» Data records:
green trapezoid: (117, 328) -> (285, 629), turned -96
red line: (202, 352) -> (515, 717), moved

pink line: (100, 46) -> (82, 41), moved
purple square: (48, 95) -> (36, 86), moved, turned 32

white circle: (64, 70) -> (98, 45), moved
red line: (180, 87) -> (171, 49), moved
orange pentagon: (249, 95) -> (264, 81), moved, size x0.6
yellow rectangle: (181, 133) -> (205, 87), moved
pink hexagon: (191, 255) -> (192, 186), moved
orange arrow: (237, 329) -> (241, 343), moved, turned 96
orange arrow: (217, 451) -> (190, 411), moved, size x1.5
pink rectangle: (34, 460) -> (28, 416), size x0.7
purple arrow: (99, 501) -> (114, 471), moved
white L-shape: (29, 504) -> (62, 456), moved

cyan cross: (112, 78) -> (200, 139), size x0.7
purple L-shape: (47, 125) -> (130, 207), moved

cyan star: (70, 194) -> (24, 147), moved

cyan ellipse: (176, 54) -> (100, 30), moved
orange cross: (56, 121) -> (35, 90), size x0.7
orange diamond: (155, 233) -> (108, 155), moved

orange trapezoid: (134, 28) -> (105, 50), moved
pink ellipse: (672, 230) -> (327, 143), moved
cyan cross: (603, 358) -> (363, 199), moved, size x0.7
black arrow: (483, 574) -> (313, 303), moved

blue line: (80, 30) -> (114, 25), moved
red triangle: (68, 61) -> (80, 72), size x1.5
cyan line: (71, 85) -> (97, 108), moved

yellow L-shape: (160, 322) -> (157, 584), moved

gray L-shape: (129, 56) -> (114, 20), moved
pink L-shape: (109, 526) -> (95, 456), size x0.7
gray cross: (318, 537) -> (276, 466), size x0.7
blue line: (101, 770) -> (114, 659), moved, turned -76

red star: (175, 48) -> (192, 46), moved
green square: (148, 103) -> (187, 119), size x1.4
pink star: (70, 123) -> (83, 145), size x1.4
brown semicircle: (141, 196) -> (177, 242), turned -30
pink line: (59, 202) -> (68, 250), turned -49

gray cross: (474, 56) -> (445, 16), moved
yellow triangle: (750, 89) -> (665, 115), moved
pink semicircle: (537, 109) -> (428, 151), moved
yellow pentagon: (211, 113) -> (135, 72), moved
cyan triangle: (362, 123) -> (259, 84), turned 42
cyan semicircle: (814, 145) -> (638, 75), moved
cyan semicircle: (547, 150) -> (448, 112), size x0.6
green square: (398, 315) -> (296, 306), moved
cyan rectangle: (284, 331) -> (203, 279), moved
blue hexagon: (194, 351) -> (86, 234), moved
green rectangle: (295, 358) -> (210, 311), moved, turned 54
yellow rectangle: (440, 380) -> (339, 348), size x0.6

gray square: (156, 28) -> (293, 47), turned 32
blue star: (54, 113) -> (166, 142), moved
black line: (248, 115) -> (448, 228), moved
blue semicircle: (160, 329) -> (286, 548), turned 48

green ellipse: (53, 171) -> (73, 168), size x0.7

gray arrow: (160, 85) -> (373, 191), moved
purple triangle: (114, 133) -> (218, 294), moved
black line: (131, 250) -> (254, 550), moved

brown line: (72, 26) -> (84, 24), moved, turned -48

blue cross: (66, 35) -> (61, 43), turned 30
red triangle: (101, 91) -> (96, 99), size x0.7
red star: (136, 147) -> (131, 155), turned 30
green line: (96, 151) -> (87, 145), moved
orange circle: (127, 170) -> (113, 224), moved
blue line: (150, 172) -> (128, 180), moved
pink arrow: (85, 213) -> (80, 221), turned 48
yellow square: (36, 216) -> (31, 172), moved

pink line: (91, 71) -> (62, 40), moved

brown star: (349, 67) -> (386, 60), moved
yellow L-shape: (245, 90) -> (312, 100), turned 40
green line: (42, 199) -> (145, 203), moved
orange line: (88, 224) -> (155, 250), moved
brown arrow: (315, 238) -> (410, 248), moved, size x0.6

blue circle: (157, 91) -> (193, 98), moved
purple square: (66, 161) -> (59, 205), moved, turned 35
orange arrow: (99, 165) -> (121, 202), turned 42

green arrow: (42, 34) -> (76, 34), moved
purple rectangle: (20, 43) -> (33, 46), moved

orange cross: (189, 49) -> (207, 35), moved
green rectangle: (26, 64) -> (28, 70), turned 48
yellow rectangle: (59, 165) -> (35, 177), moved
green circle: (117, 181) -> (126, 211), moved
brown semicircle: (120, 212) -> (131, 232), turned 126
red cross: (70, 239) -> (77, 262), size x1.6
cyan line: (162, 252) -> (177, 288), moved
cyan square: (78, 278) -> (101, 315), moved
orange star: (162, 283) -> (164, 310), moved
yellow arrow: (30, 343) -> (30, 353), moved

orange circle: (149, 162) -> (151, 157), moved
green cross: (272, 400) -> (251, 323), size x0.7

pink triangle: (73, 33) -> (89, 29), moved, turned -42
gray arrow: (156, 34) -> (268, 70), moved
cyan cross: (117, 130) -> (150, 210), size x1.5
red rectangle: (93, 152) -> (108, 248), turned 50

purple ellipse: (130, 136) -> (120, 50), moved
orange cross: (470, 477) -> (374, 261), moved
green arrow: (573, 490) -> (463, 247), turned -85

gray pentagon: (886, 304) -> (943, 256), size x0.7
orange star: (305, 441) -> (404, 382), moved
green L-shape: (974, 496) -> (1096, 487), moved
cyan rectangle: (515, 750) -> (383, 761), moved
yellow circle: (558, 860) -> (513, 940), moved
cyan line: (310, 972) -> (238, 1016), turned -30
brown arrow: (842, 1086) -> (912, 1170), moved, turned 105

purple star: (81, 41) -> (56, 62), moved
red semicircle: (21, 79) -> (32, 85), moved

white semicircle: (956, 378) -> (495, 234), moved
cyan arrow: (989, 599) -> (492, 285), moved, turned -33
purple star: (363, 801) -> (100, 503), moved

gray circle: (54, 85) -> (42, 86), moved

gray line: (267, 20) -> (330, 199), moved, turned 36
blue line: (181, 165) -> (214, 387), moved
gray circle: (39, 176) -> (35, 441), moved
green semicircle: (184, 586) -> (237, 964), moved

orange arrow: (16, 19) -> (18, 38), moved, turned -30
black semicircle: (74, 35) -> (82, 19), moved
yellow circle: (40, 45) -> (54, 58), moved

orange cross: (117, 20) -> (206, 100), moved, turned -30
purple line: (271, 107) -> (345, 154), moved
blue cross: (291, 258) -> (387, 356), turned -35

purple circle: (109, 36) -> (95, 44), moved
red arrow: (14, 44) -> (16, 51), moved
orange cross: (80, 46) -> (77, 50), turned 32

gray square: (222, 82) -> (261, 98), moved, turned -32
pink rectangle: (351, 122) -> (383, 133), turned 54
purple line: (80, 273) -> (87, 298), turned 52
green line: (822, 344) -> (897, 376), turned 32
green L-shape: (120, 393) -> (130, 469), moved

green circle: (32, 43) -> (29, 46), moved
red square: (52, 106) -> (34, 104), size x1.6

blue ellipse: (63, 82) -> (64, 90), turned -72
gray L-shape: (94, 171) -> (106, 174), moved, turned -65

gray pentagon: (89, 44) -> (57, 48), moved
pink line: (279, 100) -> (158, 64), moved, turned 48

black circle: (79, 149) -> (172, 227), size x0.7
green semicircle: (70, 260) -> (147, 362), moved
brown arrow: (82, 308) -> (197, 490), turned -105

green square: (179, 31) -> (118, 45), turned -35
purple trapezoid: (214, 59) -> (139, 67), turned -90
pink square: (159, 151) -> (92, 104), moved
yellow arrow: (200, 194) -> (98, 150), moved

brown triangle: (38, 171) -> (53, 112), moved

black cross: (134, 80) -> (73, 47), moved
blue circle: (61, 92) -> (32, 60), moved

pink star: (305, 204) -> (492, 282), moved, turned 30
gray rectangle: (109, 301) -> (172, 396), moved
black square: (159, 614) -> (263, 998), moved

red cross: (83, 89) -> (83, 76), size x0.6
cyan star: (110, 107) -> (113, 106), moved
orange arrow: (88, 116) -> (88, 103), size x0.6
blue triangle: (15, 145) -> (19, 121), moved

» Work request:
Which lines hold the word "semicircle"? Copy each of them from the records.

» Solution to this exercise:
brown semicircle: (141, 196) -> (177, 242), turned -30
pink semicircle: (537, 109) -> (428, 151), moved
cyan semicircle: (814, 145) -> (638, 75), moved
cyan semicircle: (547, 150) -> (448, 112), size x0.6
blue semicircle: (160, 329) -> (286, 548), turned 48
brown semicircle: (120, 212) -> (131, 232), turned 126
red semicircle: (21, 79) -> (32, 85), moved
white semicircle: (956, 378) -> (495, 234), moved
green semicircle: (184, 586) -> (237, 964), moved
black semicircle: (74, 35) -> (82, 19), moved
green semicircle: (70, 260) -> (147, 362), moved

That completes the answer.